§ YOUR INSTRUCTIONS:
Pick out every line of the material below that contains the string "perspective", treating uppercase and lowercase as different.

§ RECORD SET:
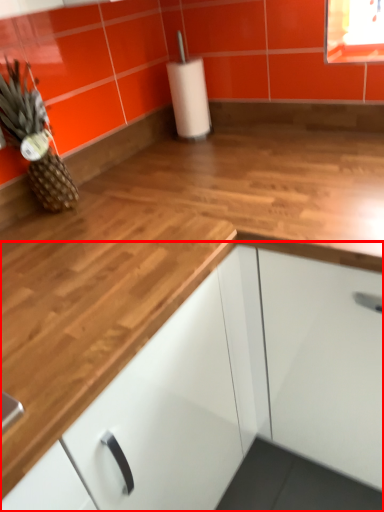
Question: From the image's perspective, considering the relative positions of cabinetry (annotated by the red box) and pineapple in the image provided, where is cabinetry (annotated by the red box) located with respect to the staircase?

Choices:
 (A) above
 (B) below

Answer: (B)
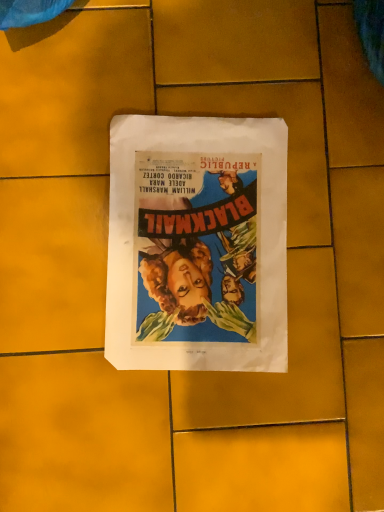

§ RESULT:
Question: From the image's perspective, considering the relative positions of cabinetry (annotated by the red box) and pineapple in the image provided, where is cabinetry (annotated by the red box) located with respect to the staircase?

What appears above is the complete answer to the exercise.